**** Excerpted data ****

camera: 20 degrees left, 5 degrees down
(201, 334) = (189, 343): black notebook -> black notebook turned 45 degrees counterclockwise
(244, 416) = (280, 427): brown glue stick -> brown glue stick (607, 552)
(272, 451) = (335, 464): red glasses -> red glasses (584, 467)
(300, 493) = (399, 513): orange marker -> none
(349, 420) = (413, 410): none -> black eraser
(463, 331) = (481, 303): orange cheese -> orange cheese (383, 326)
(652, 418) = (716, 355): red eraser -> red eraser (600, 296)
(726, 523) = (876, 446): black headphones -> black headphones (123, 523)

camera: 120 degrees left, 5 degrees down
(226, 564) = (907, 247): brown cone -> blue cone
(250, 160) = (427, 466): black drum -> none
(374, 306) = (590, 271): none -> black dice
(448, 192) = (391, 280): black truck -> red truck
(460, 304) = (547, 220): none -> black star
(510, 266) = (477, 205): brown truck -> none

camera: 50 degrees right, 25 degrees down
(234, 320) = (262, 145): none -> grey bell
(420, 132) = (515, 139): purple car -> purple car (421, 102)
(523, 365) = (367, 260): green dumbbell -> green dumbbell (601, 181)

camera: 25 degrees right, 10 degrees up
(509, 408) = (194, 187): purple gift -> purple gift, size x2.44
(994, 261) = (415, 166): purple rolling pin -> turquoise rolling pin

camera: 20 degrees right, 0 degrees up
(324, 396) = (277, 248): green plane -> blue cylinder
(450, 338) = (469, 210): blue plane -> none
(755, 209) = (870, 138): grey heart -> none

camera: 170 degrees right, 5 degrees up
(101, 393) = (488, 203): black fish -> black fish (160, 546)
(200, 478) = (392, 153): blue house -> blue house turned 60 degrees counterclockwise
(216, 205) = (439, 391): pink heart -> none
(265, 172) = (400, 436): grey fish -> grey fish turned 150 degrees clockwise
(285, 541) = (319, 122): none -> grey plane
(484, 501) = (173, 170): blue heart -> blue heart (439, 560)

****

Exercise requirements: Your answer should consist of the lines from the line with "(726, 523) = (876, 446): black" through the last line of the data, set down exactly, both included.

Answer:
(726, 523) = (876, 446): black headphones -> black headphones (123, 523)

camera: 120 degrees left, 5 degrees down
(226, 564) = (907, 247): brown cone -> blue cone
(250, 160) = (427, 466): black drum -> none
(374, 306) = (590, 271): none -> black dice
(448, 192) = (391, 280): black truck -> red truck
(460, 304) = (547, 220): none -> black star
(510, 266) = (477, 205): brown truck -> none

camera: 50 degrees right, 25 degrees down
(234, 320) = (262, 145): none -> grey bell
(420, 132) = (515, 139): purple car -> purple car (421, 102)
(523, 365) = (367, 260): green dumbbell -> green dumbbell (601, 181)

camera: 25 degrees right, 10 degrees up
(509, 408) = (194, 187): purple gift -> purple gift, size x2.44
(994, 261) = (415, 166): purple rolling pin -> turquoise rolling pin

camera: 20 degrees right, 0 degrees up
(324, 396) = (277, 248): green plane -> blue cylinder
(450, 338) = (469, 210): blue plane -> none
(755, 209) = (870, 138): grey heart -> none

camera: 170 degrees right, 5 degrees up
(101, 393) = (488, 203): black fish -> black fish (160, 546)
(200, 478) = (392, 153): blue house -> blue house turned 60 degrees counterclockwise
(216, 205) = (439, 391): pink heart -> none
(265, 172) = (400, 436): grey fish -> grey fish turned 150 degrees clockwise
(285, 541) = (319, 122): none -> grey plane
(484, 501) = (173, 170): blue heart -> blue heart (439, 560)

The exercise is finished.